• _Consigne_
Dans le passage allant de la ligne contenant "The wooden table at center has" jusqu'à celle contenant "You are planning" incluses, remplacez "wooden table" par "oak table" et recopiez ce passage sans autre modification.

====== Données de l'exercice

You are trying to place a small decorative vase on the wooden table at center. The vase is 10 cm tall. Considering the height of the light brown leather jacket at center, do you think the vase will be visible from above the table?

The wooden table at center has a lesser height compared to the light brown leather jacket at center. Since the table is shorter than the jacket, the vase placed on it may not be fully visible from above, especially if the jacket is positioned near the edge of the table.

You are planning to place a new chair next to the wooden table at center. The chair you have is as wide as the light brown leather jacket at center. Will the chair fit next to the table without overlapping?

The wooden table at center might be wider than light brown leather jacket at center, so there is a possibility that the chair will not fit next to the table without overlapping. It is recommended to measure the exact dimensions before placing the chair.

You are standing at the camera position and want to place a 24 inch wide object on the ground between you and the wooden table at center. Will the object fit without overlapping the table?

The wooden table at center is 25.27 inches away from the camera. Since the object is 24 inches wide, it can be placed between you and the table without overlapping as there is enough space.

============
====== Données de l'exercice

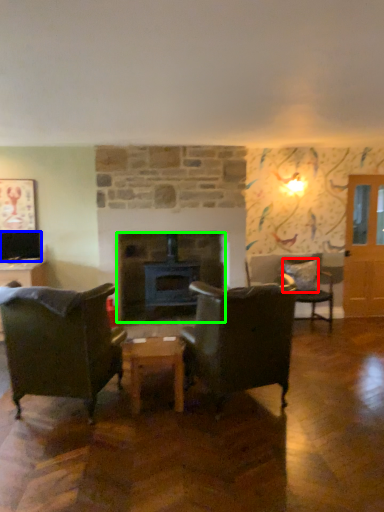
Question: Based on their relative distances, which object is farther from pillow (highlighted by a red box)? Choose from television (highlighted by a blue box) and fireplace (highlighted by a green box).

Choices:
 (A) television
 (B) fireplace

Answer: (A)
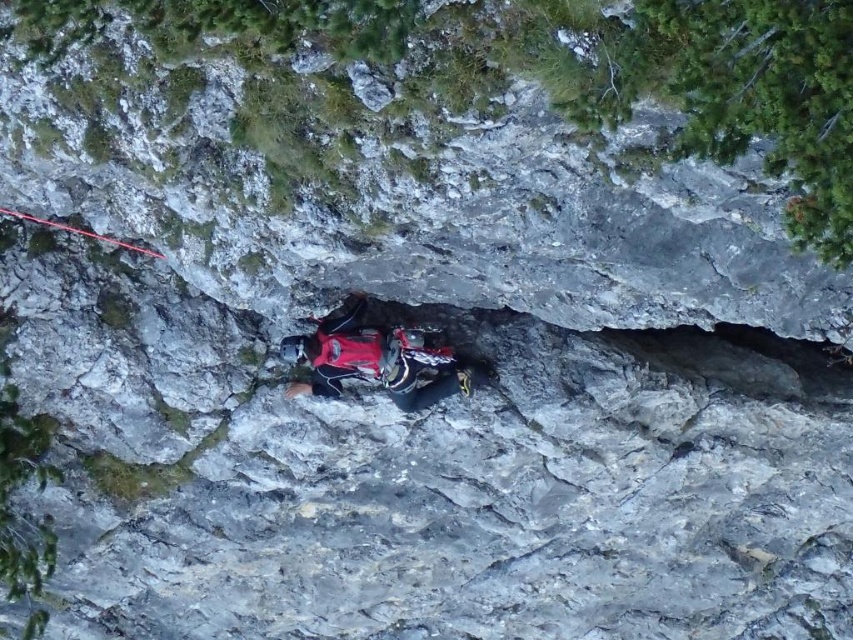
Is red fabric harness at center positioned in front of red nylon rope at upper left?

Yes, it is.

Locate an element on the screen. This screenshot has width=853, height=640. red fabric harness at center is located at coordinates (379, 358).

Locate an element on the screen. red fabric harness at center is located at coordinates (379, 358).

============

• _Résultat_
The oak table at center has a lesser height compared to the light brown leather jacket at center. Since the table is shorter than the jacket, the vase placed on it may not be fully visible from above, especially if the jacket is positioned near the edge of the table.

You are planning to place a new chair next to the oak table at center. The chair you have is as wide as the light brown leather jacket at center. Will the chair fit next to the table without overlapping?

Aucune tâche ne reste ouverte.